Written problem: Count the lines in the listing below that contain the string "Tyrrell", and reply with the number only.
# Start of Stored records
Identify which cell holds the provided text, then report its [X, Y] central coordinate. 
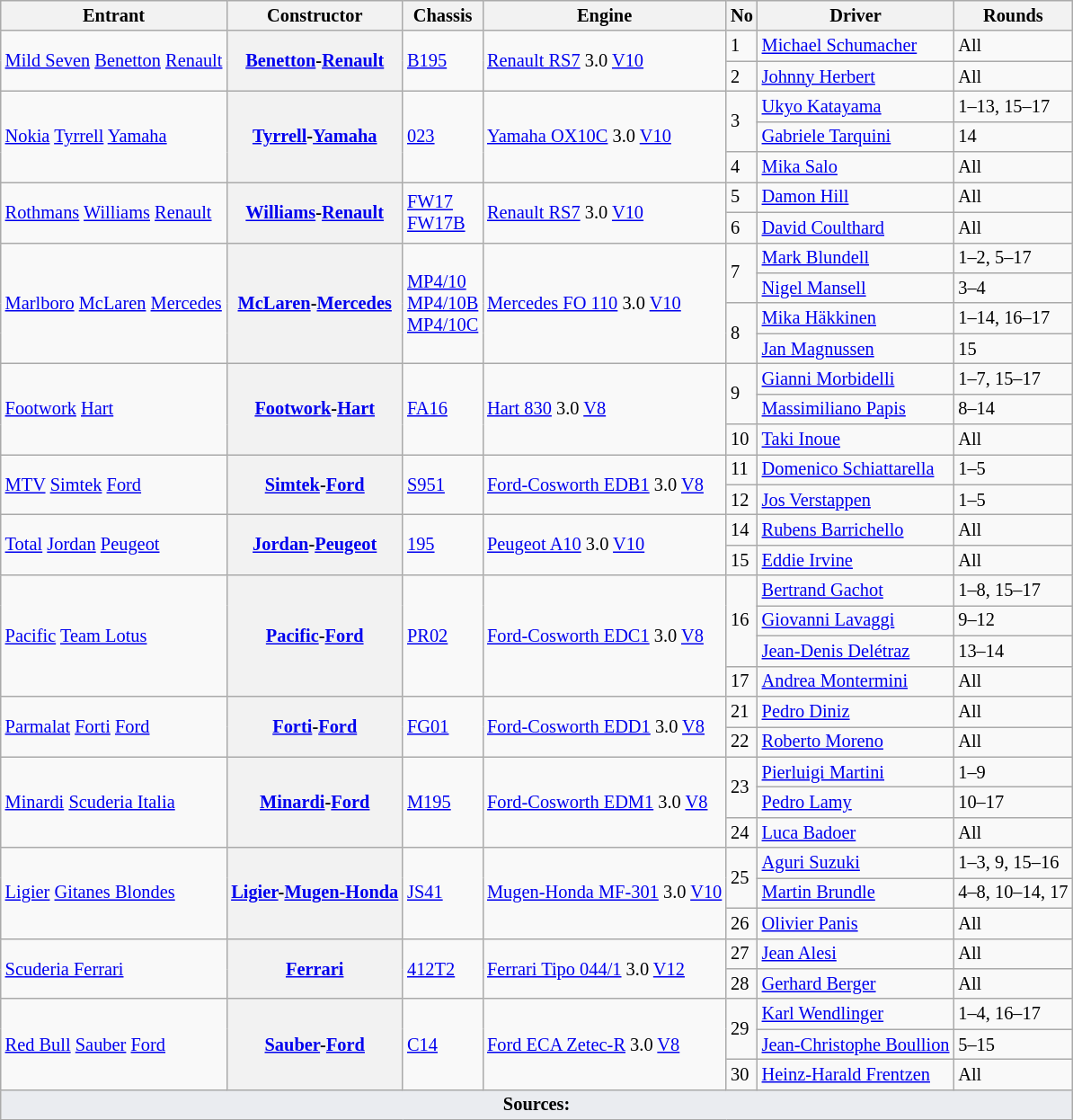
412T2 [442, 969]
Jean-Christophe Boullion [856, 1044]
Heinz-Harald Frentzen [856, 1074]
Mercedes FO 110 3.0 V10 [604, 304]
C14 [442, 1044]
Luca Badoer [856, 832]
Taki Inoue [856, 439]
7 [742, 273]
8–14 [1013, 409]
17 [742, 681]
9 [742, 394]
Footwork-Hart [315, 408]
1–2, 5–17 [1013, 258]
MP4/10MP4/10BMP4/10C [442, 304]
McLaren-Mercedes [315, 304]
Red Bull Sauber Ford [114, 1044]
Roberto Moreno [856, 741]
Mark Blundell [856, 258]
Jan Magnussen [856, 349]
Ferrari Tipo 044/1 3.0 V12 [604, 969]
Marlboro McLaren Mercedes [114, 304]
1–14, 16–17 [1013, 318]
Pierluigi Martini [856, 772]
5–15 [1013, 1044]
Johnny Herbert [856, 76]
Chassis [442, 15]
B195 [442, 61]
Rothmans Williams Renault [114, 212]
22 [742, 741]
10–17 [1013, 802]
Parmalat Forti Ford [114, 726]
1–8, 15–17 [1013, 590]
FW17FW17B [442, 212]
Mugen-Honda MF-301 3.0 V10 [604, 893]
Andrea Montermini [856, 681]
Scuderia Ferrari [114, 969]
Jean Alesi [856, 953]
Mika Salo [856, 167]
30 [742, 1074]
FG01 [442, 726]
Jos Verstappen [856, 500]
Eddie Irvine [856, 560]
1–9 [1013, 772]
Ford ECA Zetec-R 3.0 V8 [604, 1044]
6 [742, 227]
No [742, 15]
M195 [442, 802]
Gianni Morbidelli [856, 378]
Sources: [537, 1104]
Total Jordan Peugeot [114, 545]
Ford-Cosworth EDD1 3.0 V8 [604, 726]
Ukyo Katayama [856, 106]
Hart 830 3.0 V8 [604, 408]
10 [742, 439]
Gabriele Tarquini [856, 137]
16 [742, 620]
Yamaha OX10C 3.0 V10 [604, 137]
Pacific-Ford [315, 636]
Ligier-Mugen-Honda [315, 893]
Engine [604, 15]
Damon Hill [856, 197]
24 [742, 832]
Peugeot A10 3.0 V10 [604, 545]
Olivier Panis [856, 923]
4 [742, 167]
Pedro Lamy [856, 802]
Pedro Diniz [856, 711]
Jordan-Peugeot [315, 545]
1–7, 15–17 [1013, 378]
1–13, 15–17 [1013, 106]
4–8, 10–14, 17 [1013, 892]
1–4, 16–17 [1013, 1014]
29 [742, 1028]
Martin Brundle [856, 892]
2 [742, 76]
Tyrrell-Yamaha [315, 137]
Ford-Cosworth EDM1 3.0 V8 [604, 802]
Nokia Tyrrell Yamaha [114, 137]
195 [442, 545]
Ford-Cosworth EDB1 3.0 V8 [604, 483]
Pacific Team Lotus [114, 636]
David Coulthard [856, 227]
MTV Simtek Ford [114, 483]
Sauber-Ford [315, 1044]
Mild Seven Benetton Renault [114, 61]
Minardi-Ford [315, 802]
Forti-Ford [315, 726]
Ferrari [315, 969]
Constructor [315, 15]
Ligier Gitanes Blondes [114, 893]
FA16 [442, 408]
Ford-Cosworth EDC1 3.0 V8 [604, 636]
21 [742, 711]
11 [742, 469]
Williams-Renault [315, 212]
PR02 [442, 636]
Minardi Scuderia Italia [114, 802]
13–14 [1013, 651]
23 [742, 787]
26 [742, 923]
S951 [442, 483]
023 [442, 137]
Driver [856, 15]
Simtek-Ford [315, 483]
27 [742, 953]
Domenico Schiattarella [856, 469]
Aguri Suzuki [856, 863]
Bertrand Gachot [856, 590]
Footwork Hart [114, 408]
Michael Schumacher [856, 46]
Massimiliano Papis [856, 409]
9–12 [1013, 620]
Rounds [1013, 15]
25 [742, 877]
Benetton-Renault [315, 61]
Jean-Denis Delétraz [856, 651]
1–3, 9, 15–16 [1013, 863]
JS41 [442, 893]
8 [742, 333]
Mika Häkkinen [856, 318]
28 [742, 983]
1 [742, 46]
Nigel Mansell [856, 288]
Entrant [114, 15]
3 [742, 120]
5 [742, 197]
Gerhard Berger [856, 983]
Karl Wendlinger [856, 1014]
Giovanni Lavaggi [856, 620]
3–4 [1013, 288]
12 [742, 500]
Rubens Barrichello [856, 529]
# End of Stored records
Solution for this exercise: 2